*** DATA SUPPLIED ***

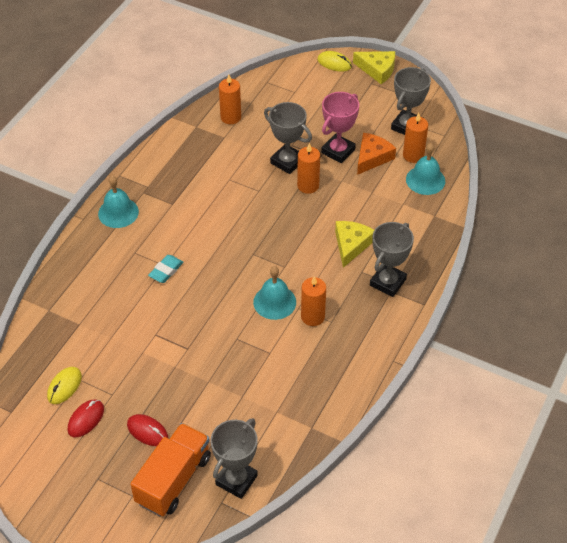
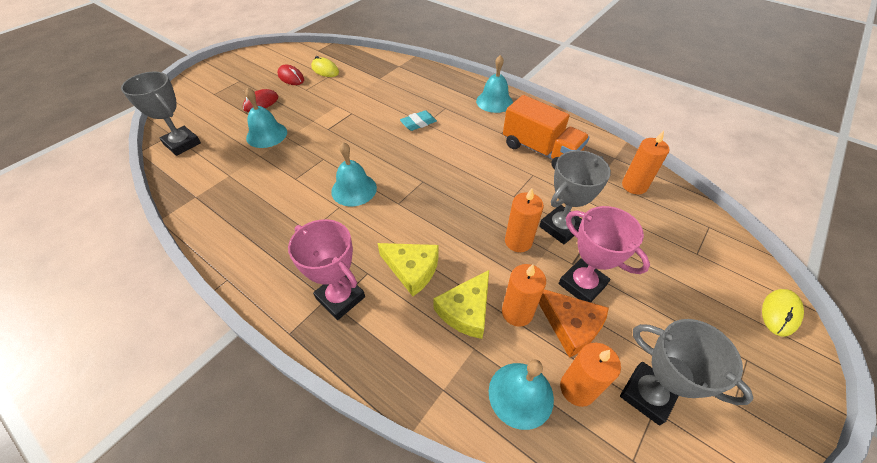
camera: 100 degrees right, 0 degrees up
(166, 271) = (418, 123): turquoise eraser -> turquoise eraser turned 75 degrees counterclockwise
(173, 479) = (210, 112): orange truck -> orange truck (540, 150)
(207, 402) = (266, 134): none -> turquoise bell
(312, 317) = (322, 216): orange candle -> orange candle (517, 312)
(377, 70) = (786, 377): yellow cheese -> yellow cheese (466, 310)
(387, 282) = (340, 298): grey trophy -> pink trophy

*** End of DATA SUPPLIED ***

### [DESCRIPTION OF THE TASK]
Say how many of the lines above include the word "orange", giving the figure alone.

### [SOLUTION TO THIS PROBLEM]
2